Task goal
Each record that comes next should be output exactly; pictures do not belong in the copy.

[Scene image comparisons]
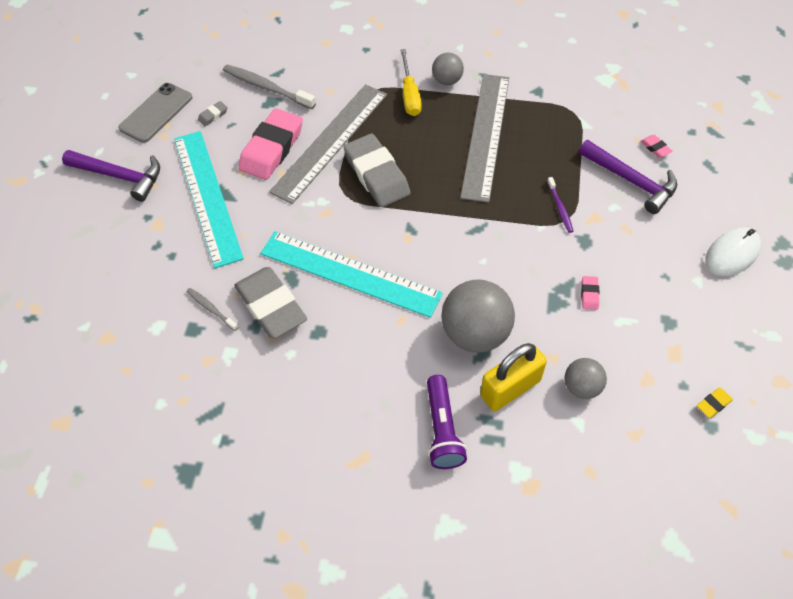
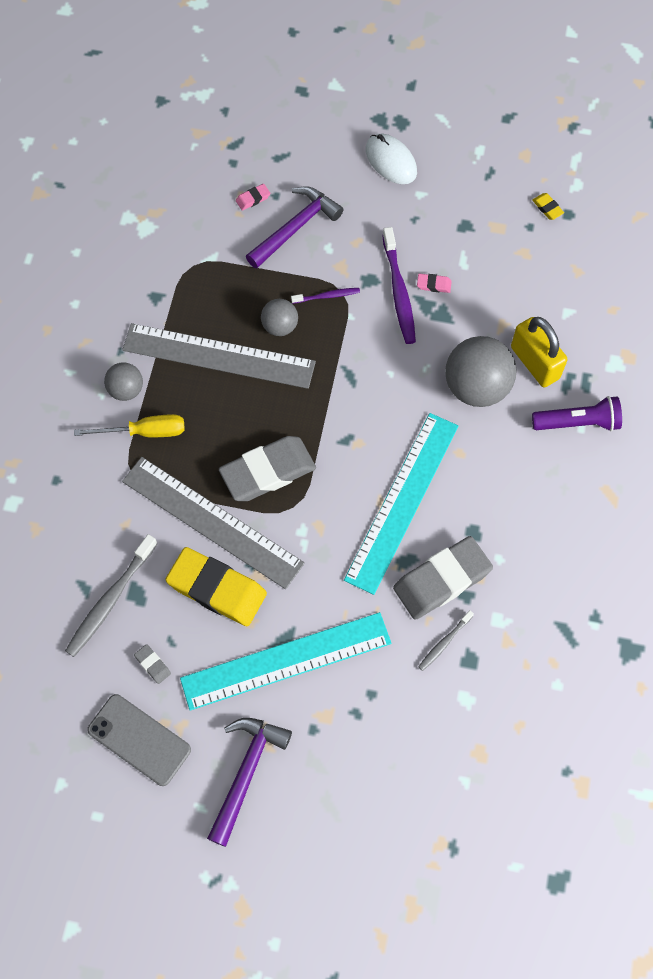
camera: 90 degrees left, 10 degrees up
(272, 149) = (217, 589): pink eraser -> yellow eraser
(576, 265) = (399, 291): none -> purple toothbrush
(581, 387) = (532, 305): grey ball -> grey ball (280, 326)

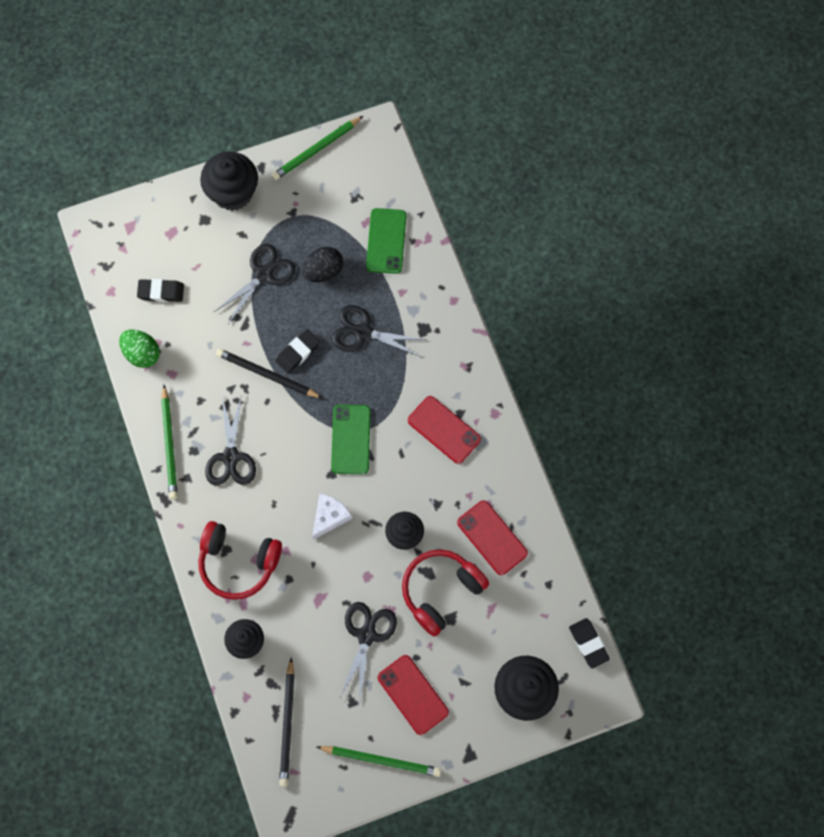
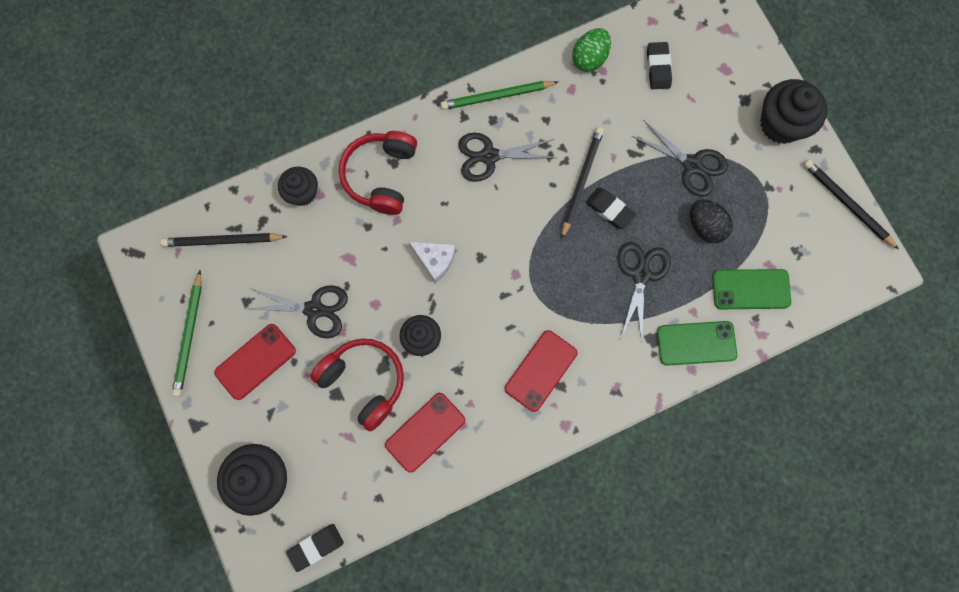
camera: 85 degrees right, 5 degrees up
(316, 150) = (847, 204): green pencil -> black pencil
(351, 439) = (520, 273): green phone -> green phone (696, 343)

Answer to this exercise
camera: 90 degrees left, 10 degrees up
(272, 149) = (217, 589): pink eraser -> yellow eraser
(576, 265) = (399, 291): none -> purple toothbrush
(581, 387) = (532, 305): grey ball -> grey ball (280, 326)

camera: 85 degrees right, 5 degrees up
(316, 150) = (847, 204): green pencil -> black pencil
(351, 439) = (520, 273): green phone -> green phone (696, 343)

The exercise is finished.